►
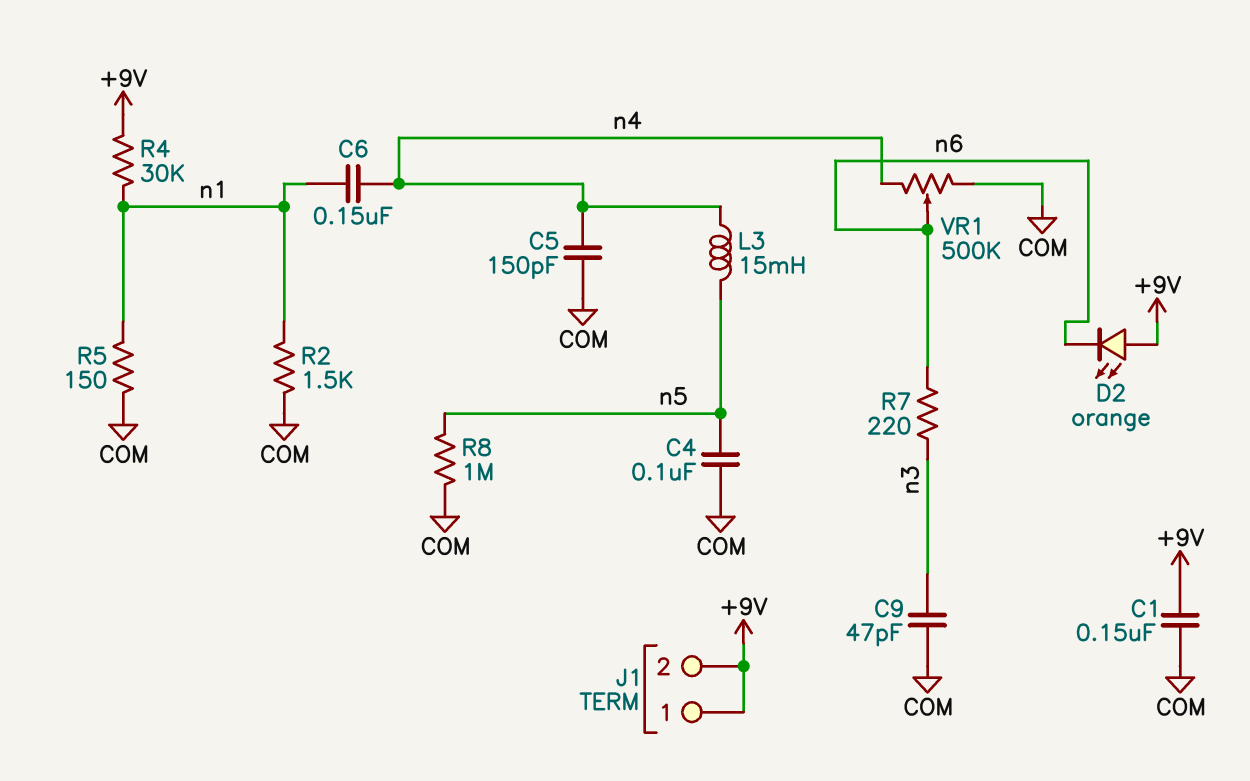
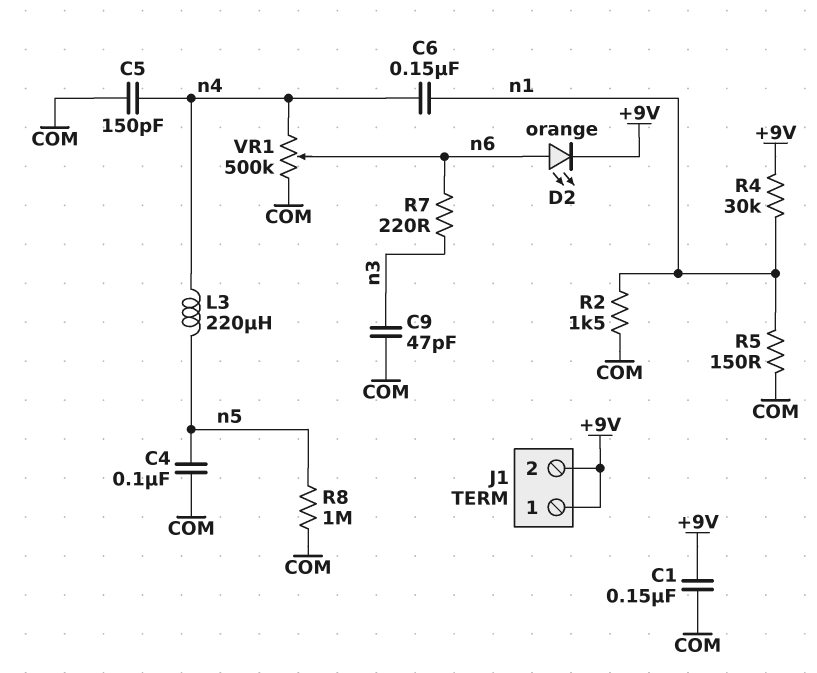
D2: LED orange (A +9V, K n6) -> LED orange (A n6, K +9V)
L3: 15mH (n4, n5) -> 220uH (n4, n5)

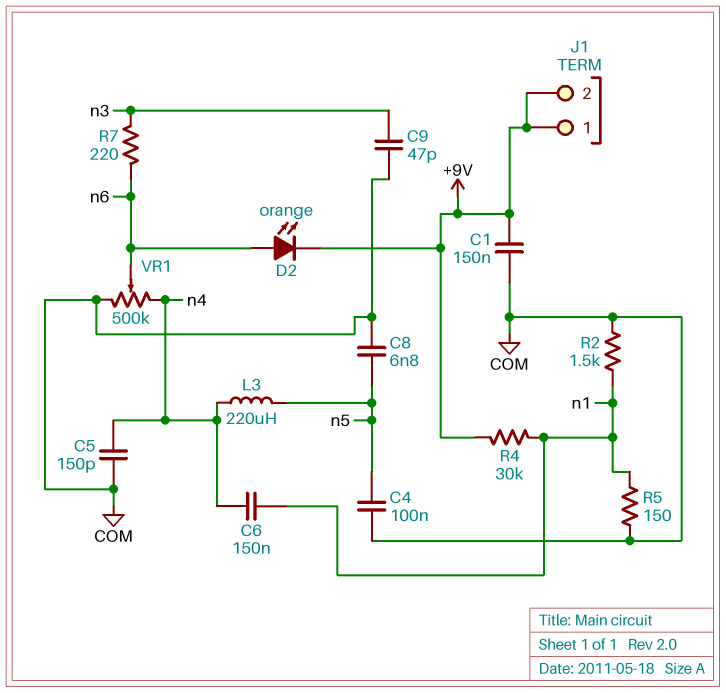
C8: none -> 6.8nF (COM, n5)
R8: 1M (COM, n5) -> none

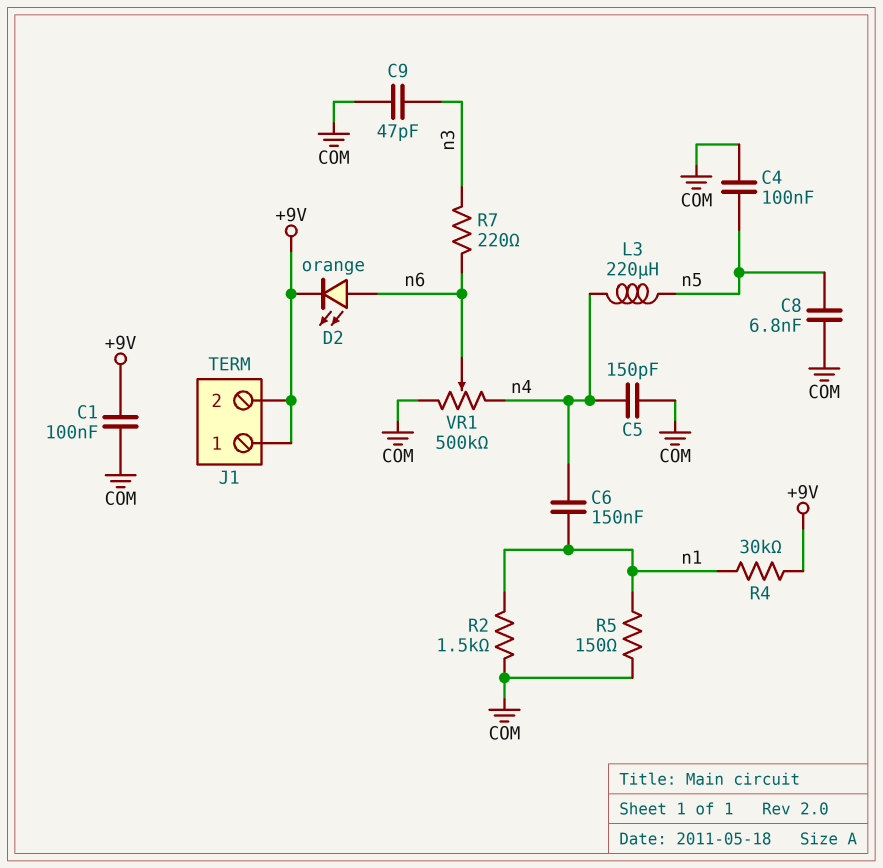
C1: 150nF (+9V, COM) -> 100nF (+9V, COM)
◄
►
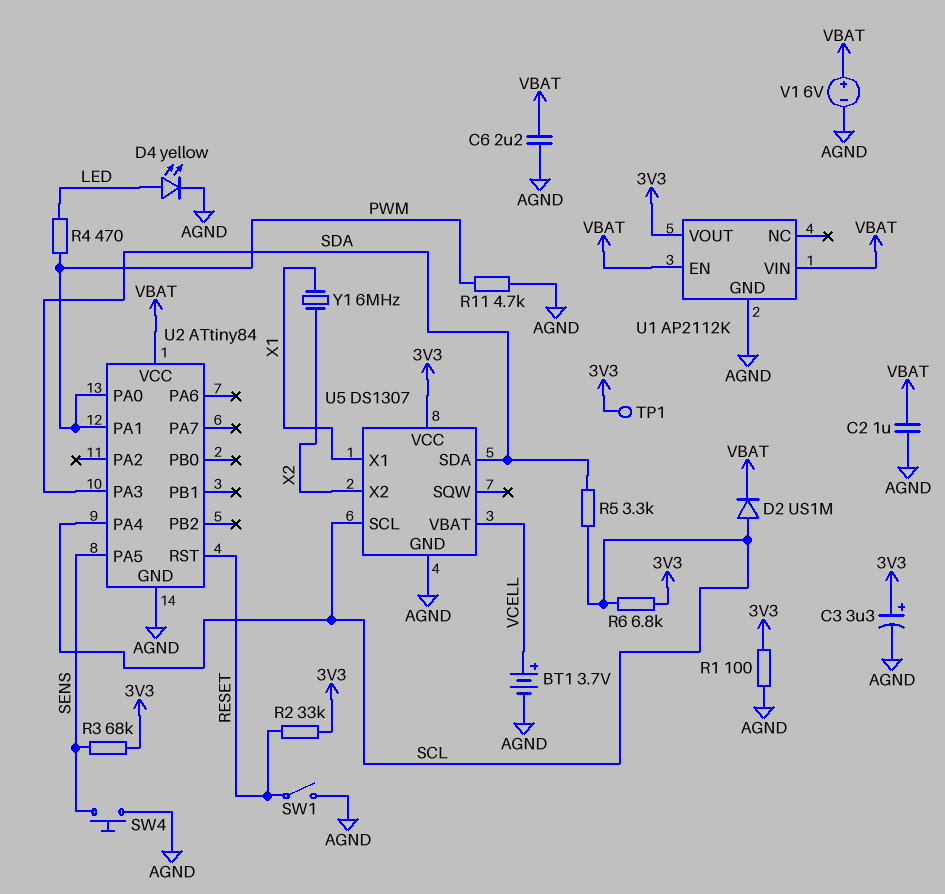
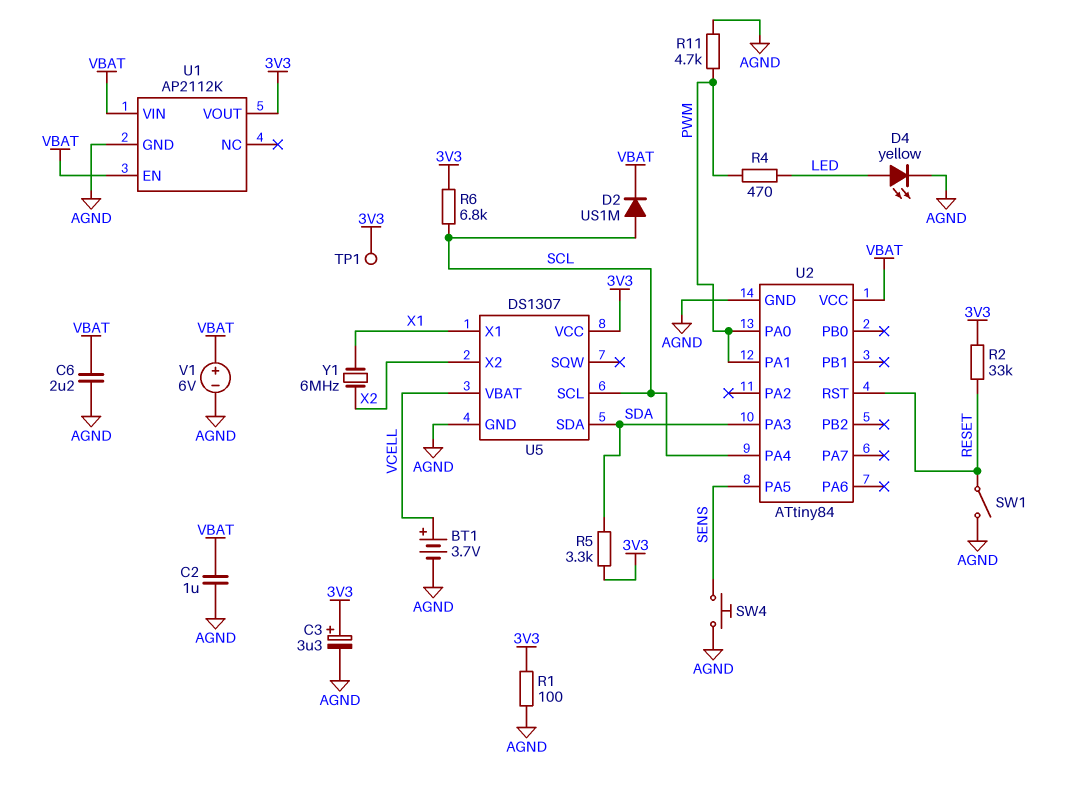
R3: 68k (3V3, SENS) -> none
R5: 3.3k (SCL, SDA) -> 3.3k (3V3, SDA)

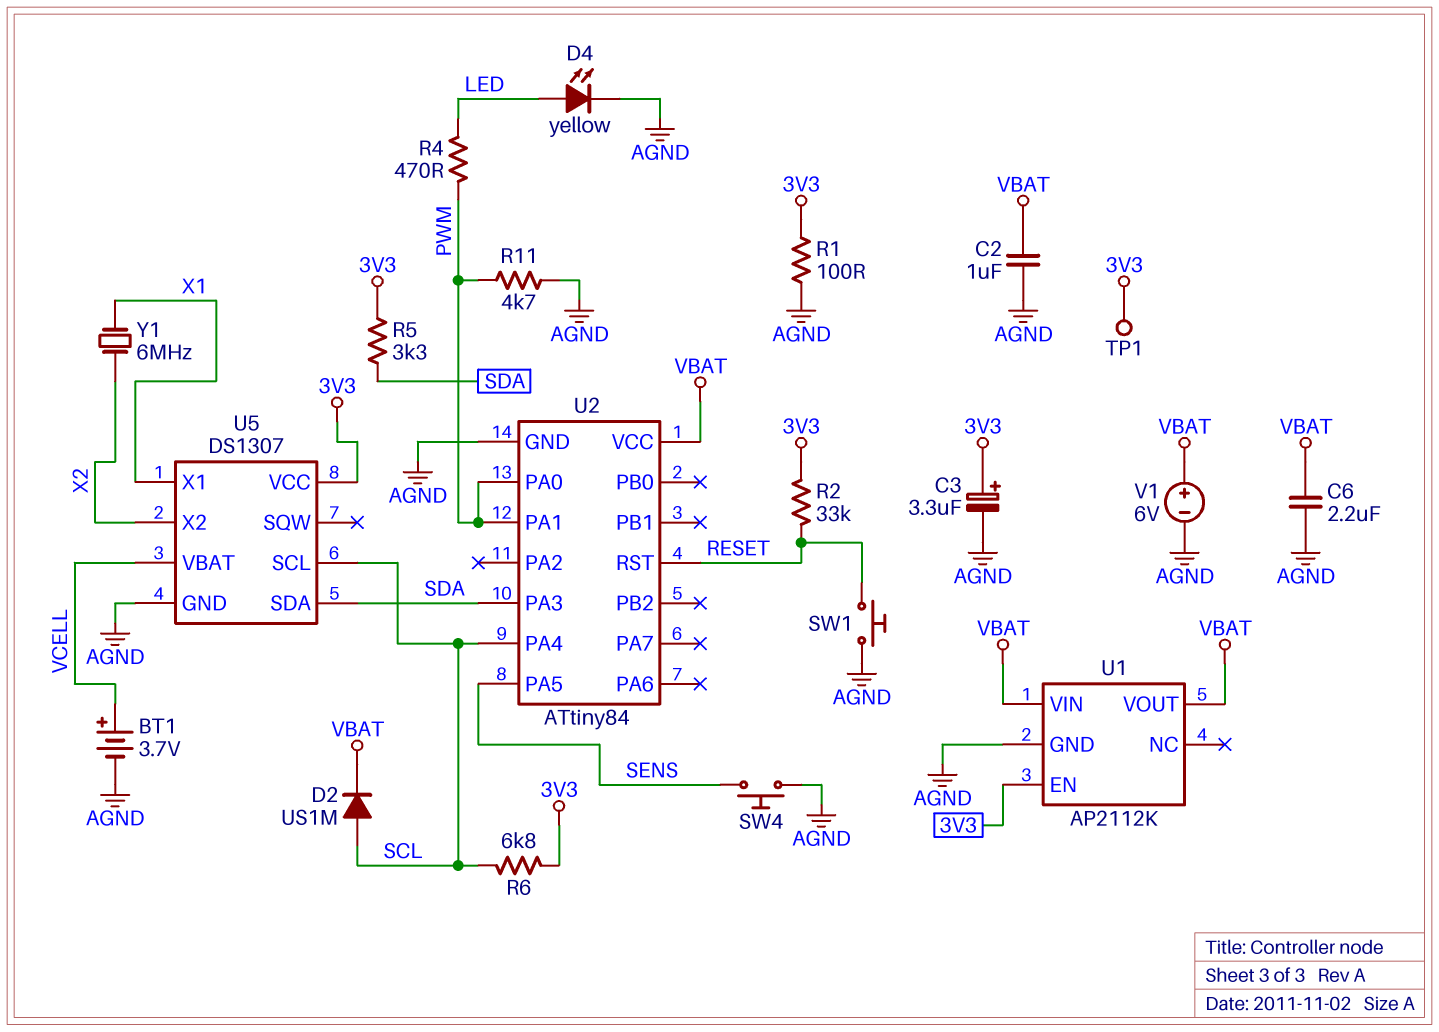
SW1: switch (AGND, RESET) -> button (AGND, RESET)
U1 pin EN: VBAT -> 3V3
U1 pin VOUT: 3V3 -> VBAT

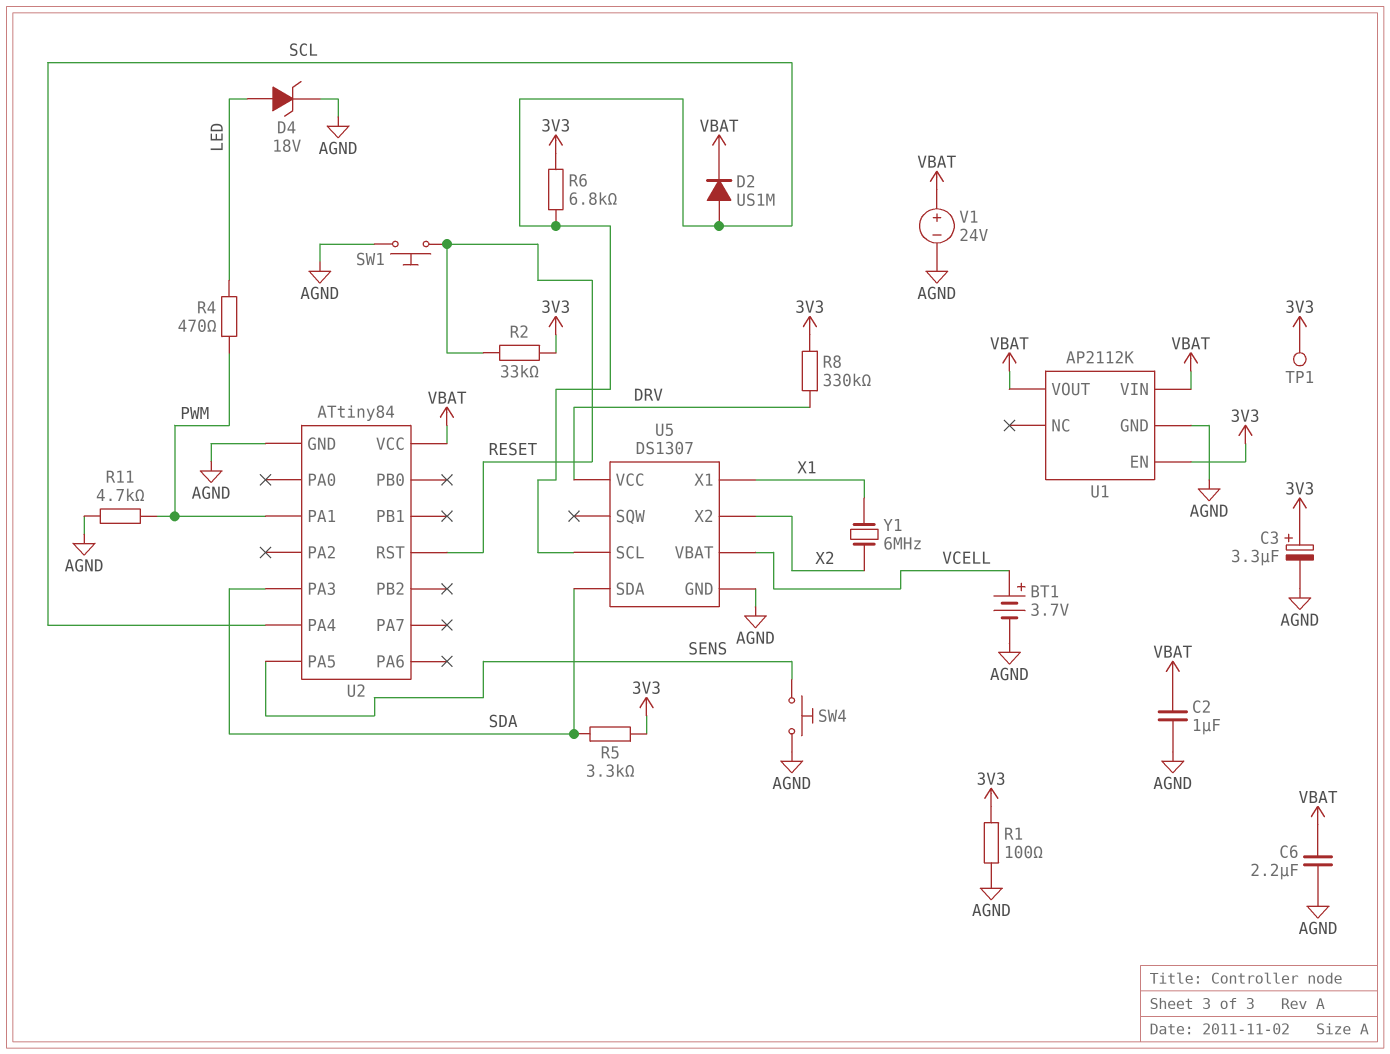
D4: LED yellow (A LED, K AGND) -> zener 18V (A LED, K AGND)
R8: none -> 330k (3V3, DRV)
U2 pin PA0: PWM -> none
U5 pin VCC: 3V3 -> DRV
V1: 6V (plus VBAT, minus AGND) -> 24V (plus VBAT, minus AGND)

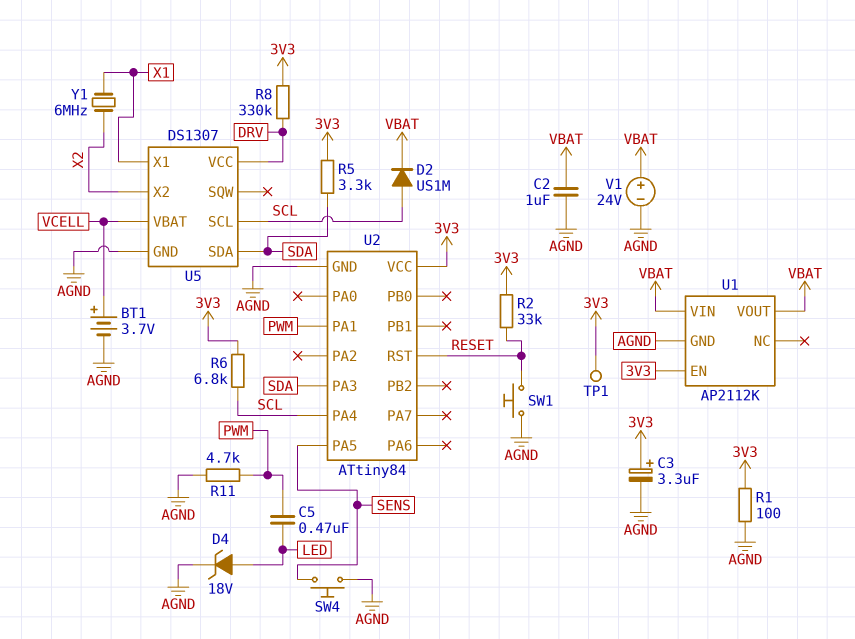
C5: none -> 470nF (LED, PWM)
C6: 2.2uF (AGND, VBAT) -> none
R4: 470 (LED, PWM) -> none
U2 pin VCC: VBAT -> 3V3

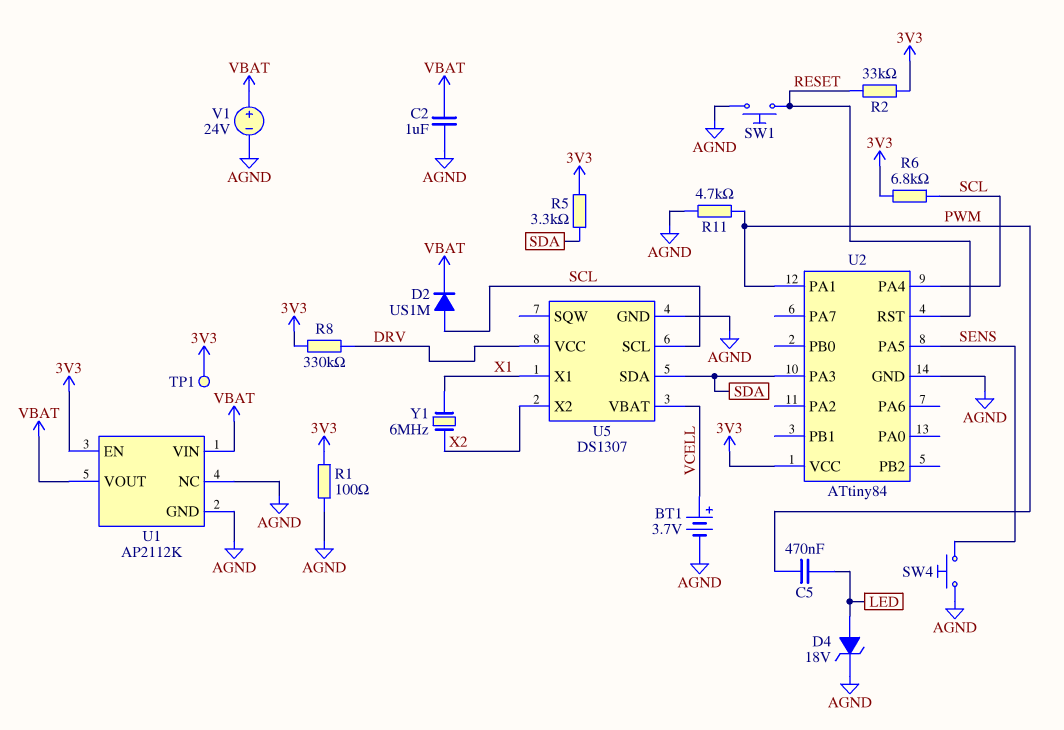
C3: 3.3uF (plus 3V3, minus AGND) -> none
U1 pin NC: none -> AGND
◄
EXERCISE DESCRIPTION:
Check each line above for the string "none" and return those that contain it.

SOLUTION:
C8: none -> 6.8nF (COM, n5)
R8: 1M (COM, n5) -> none
R3: 68k (3V3, SENS) -> none
R8: none -> 330k (3V3, DRV)
U2 pin PA0: PWM -> none
C5: none -> 470nF (LED, PWM)
C6: 2.2uF (AGND, VBAT) -> none
R4: 470 (LED, PWM) -> none
C3: 3.3uF (plus 3V3, minus AGND) -> none
U1 pin NC: none -> AGND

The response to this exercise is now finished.